## TASK INPUT
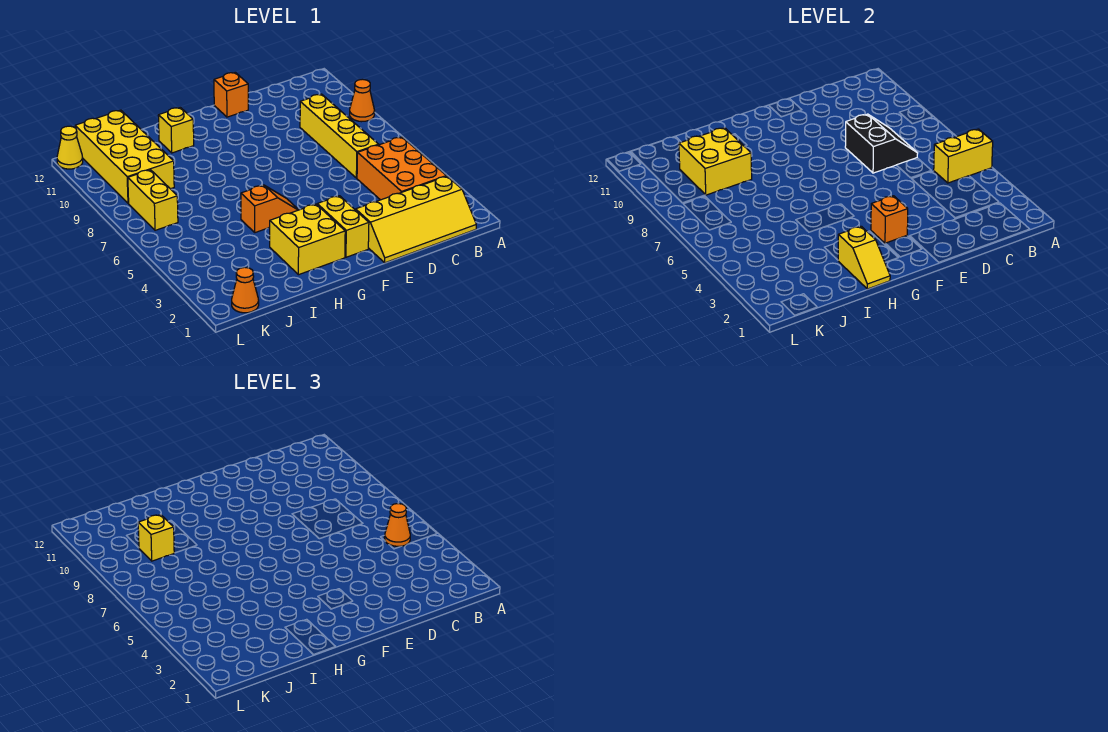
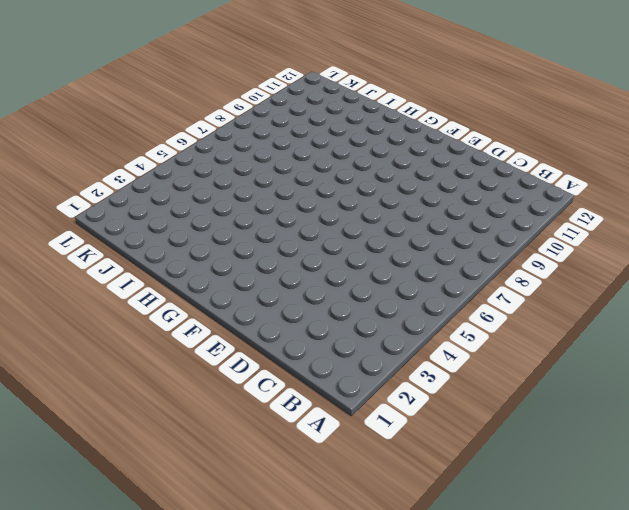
none -> orange cone A9 level 1
none -> yellow slope B1:E2 level 1 top 2
none -> orange brick B3:C5 level 1

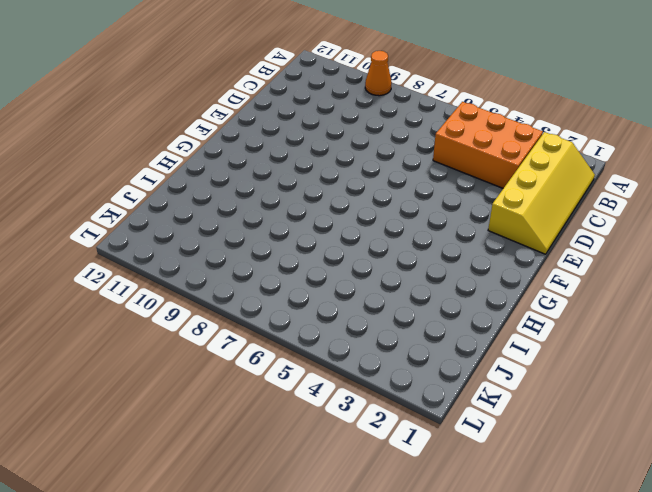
none -> yellow brick C6:C9 level 1
none -> orange brick E12 level 1
none -> yellow brick F2:F3 level 1

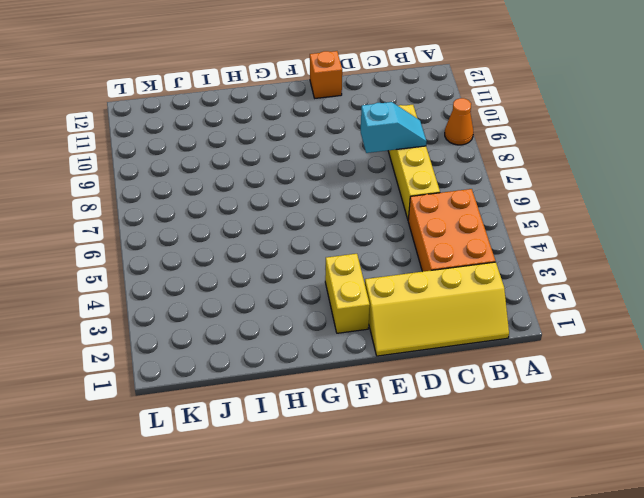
cyan slope C8:D8 level 2 top D -> black slope C7:D8 level 2 top D
none -> yellow brick G2:H3 level 1
none -> orange slope G5:H5 level 1 top H
none -> yellow brick H11 level 1

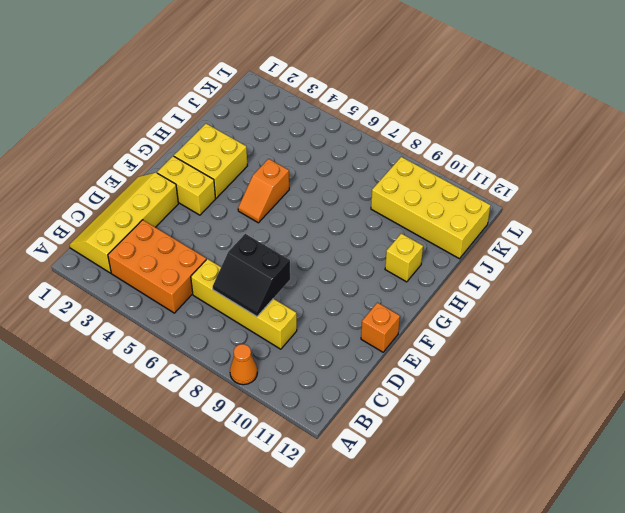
none -> orange cone K1 level 1
none -> yellow brick K7:K8 level 1
none -> yellow cone L12 level 1

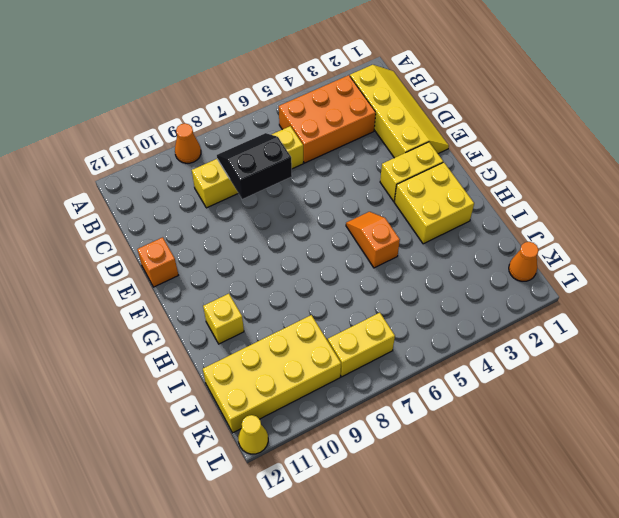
none -> yellow brick A5:B5 level 2
none -> orange brick F3 level 2
none -> yellow slope H1:H2 level 2 top 2

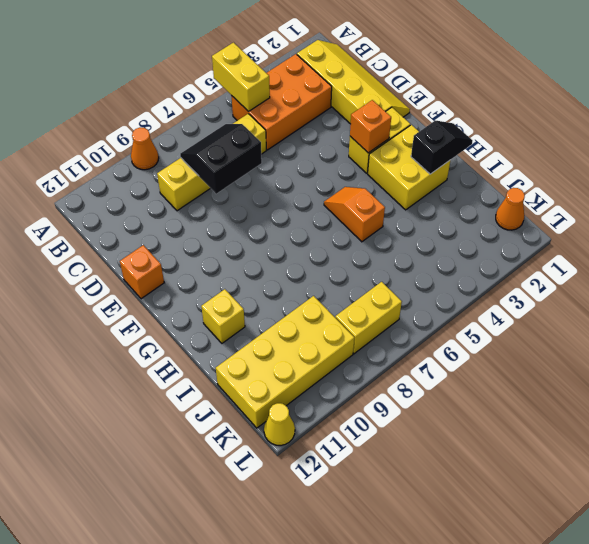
black slope H1:H2 level 2 top 2 -> yellow slope H1:H2 level 2 top 2
none -> yellow brick I9:J10 level 2
none -> orange cone B5 level 3
none -> yellow brick J9 level 3

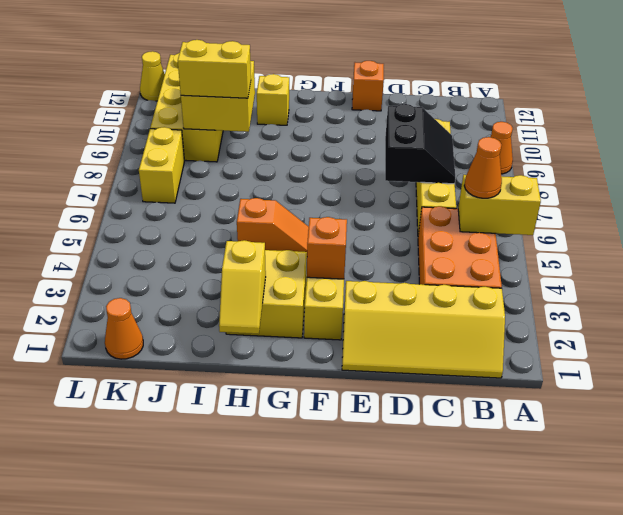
yellow brick I9:J9 level 3 -> yellow brick J9 level 3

## EXERCISE AIM
Copy out the data verbatim, excluding the pictures.

## RESULT OF THIS TASK
none -> orange cone A9 level 1
none -> yellow slope B1:E2 level 1 top 2
none -> orange brick B3:C5 level 1

none -> yellow brick C6:C9 level 1
none -> orange brick E12 level 1
none -> yellow brick F2:F3 level 1

cyan slope C8:D8 level 2 top D -> black slope C7:D8 level 2 top D
none -> yellow brick G2:H3 level 1
none -> orange slope G5:H5 level 1 top H
none -> yellow brick H11 level 1

none -> orange cone K1 level 1
none -> yellow brick K7:K8 level 1
none -> yellow cone L12 level 1

none -> yellow brick A5:B5 level 2
none -> orange brick F3 level 2
none -> yellow slope H1:H2 level 2 top 2

black slope H1:H2 level 2 top 2 -> yellow slope H1:H2 level 2 top 2
none -> yellow brick I9:J10 level 2
none -> orange cone B5 level 3
none -> yellow brick J9 level 3

yellow brick I9:J9 level 3 -> yellow brick J9 level 3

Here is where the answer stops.